TASK TO COMPLETE
What lines in this listing contain the string "green"? Report each one by copying it.

MATERIAL PROVIDED
--- START ---

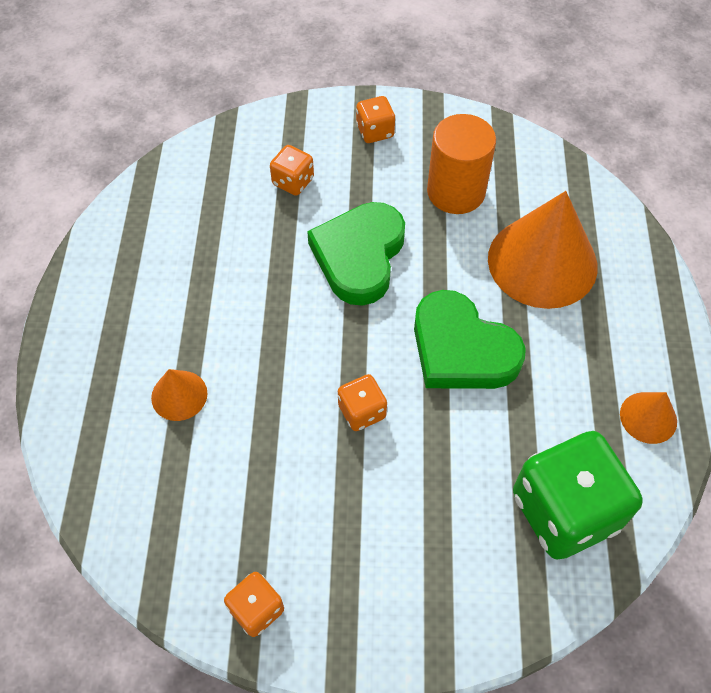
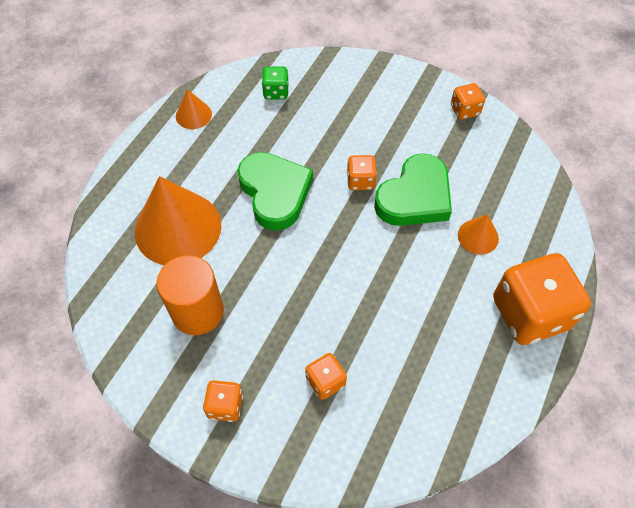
camera: 155 degrees left, 0 degrees up
(96, 324) = (529, 313): none -> orange dice
(359, 256) = (306, 287): green heart -> green heart (415, 197)
(564, 511) = (276, 92): green dice -> green dice, size x0.47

--- END ---

EXPECTED OUTPUT
(359, 256) = (306, 287): green heart -> green heart (415, 197)
(564, 511) = (276, 92): green dice -> green dice, size x0.47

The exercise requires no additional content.